Directions for this task — From the entries that follow, copy exactly the lines beginning at the line holding "M1: motor 24V (MA, MB) -> none" and continuing through the line holding "R6: 680 (EXT2, SENS2) -> 680 (SCK, SENS2)".

Provided material —
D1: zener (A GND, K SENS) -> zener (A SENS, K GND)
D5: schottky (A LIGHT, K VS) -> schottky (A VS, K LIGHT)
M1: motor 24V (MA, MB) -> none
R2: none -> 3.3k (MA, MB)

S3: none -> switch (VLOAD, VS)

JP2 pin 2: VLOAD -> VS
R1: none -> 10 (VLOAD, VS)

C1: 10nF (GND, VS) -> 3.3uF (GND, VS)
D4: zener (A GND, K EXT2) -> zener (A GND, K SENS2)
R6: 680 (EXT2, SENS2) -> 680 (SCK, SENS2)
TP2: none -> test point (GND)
==
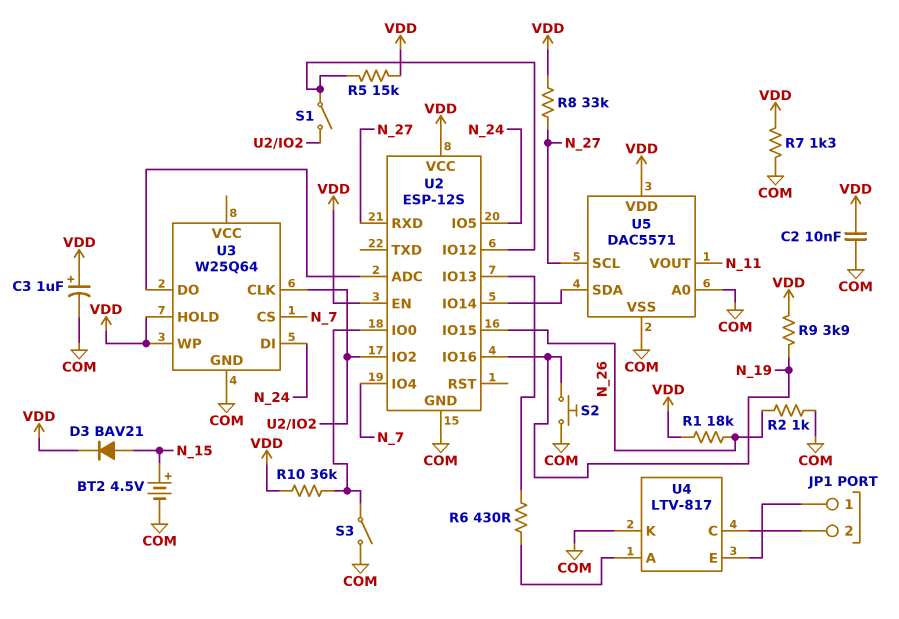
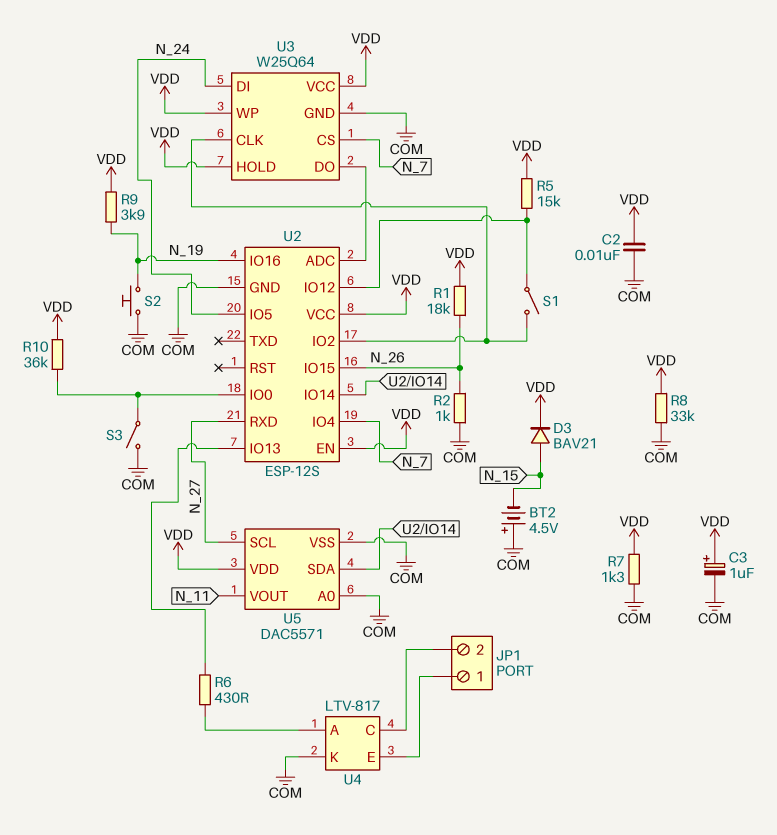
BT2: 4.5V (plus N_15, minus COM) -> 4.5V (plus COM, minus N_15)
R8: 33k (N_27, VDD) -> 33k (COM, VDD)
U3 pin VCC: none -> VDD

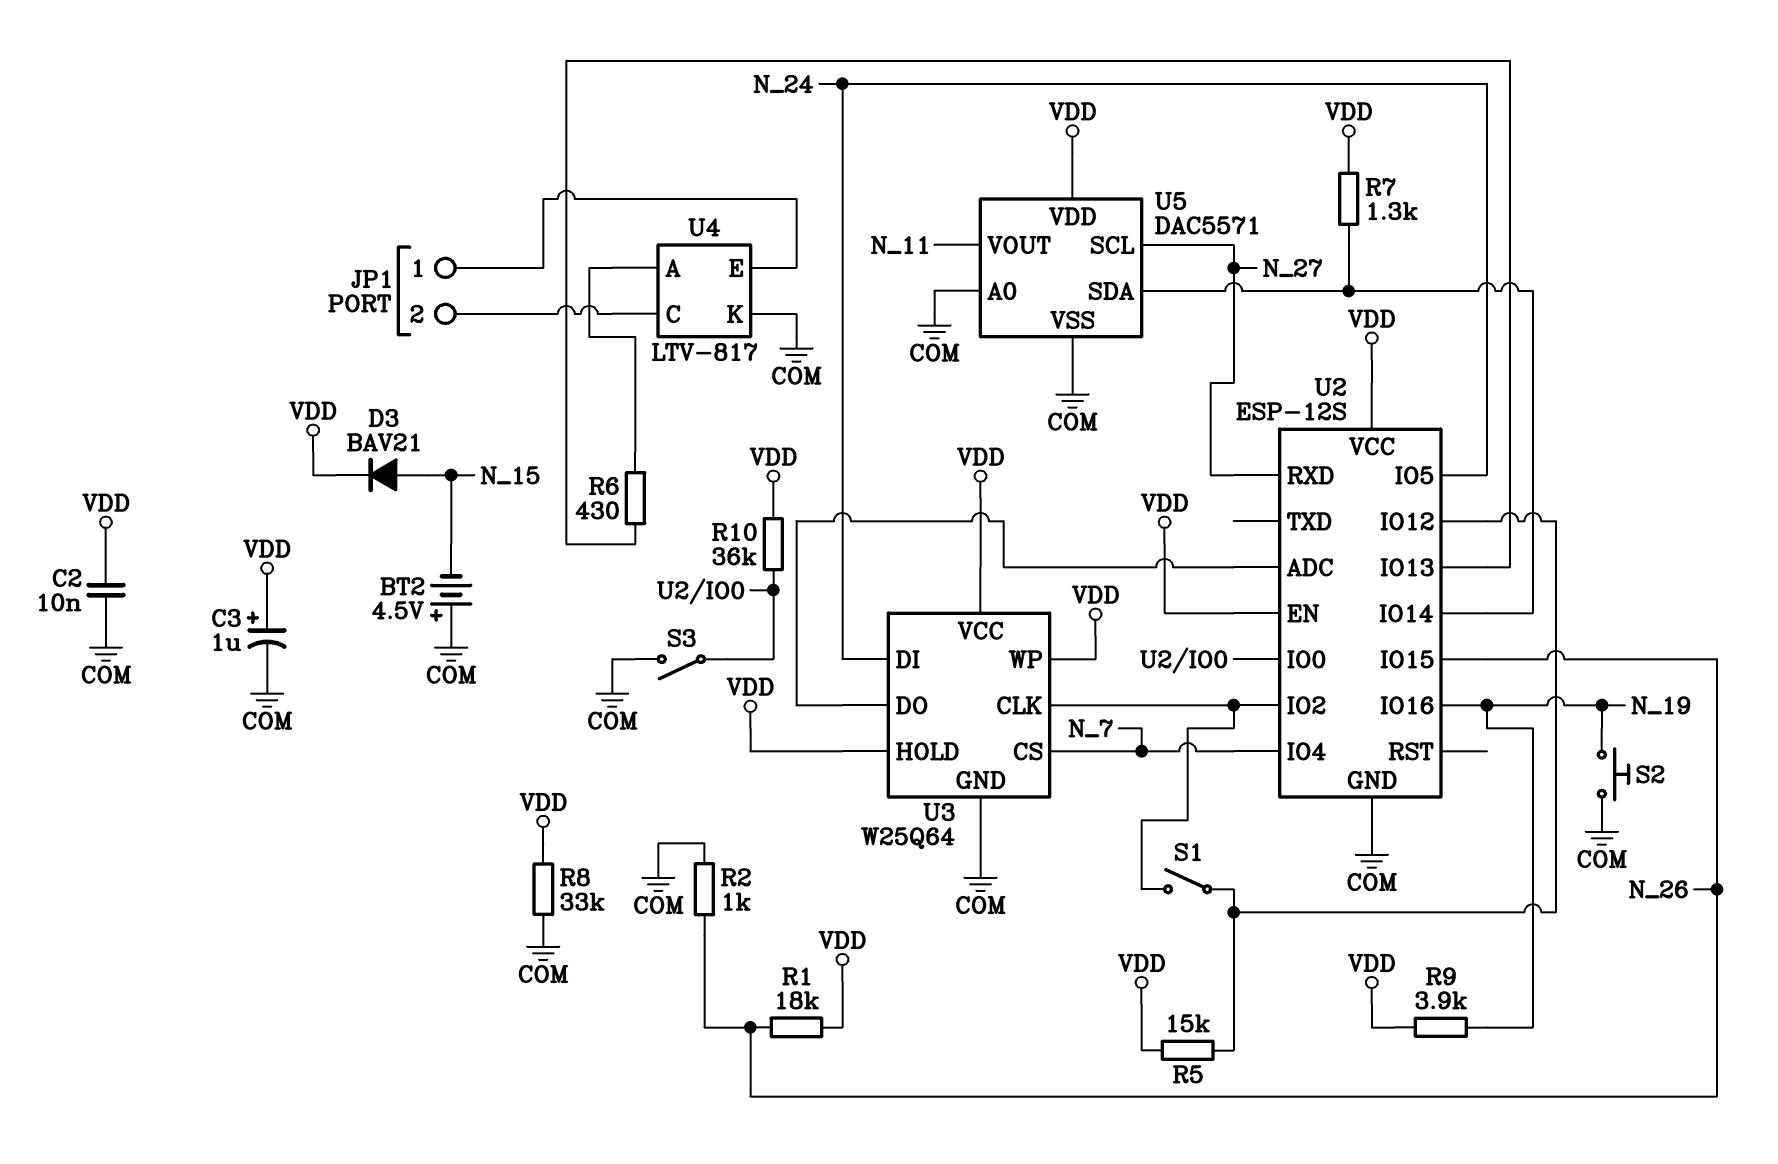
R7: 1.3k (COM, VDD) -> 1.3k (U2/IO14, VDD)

Answer for the task —
M1: motor 24V (MA, MB) -> none
R2: none -> 3.3k (MA, MB)

S3: none -> switch (VLOAD, VS)

JP2 pin 2: VLOAD -> VS
R1: none -> 10 (VLOAD, VS)

C1: 10nF (GND, VS) -> 3.3uF (GND, VS)
D4: zener (A GND, K EXT2) -> zener (A GND, K SENS2)
R6: 680 (EXT2, SENS2) -> 680 (SCK, SENS2)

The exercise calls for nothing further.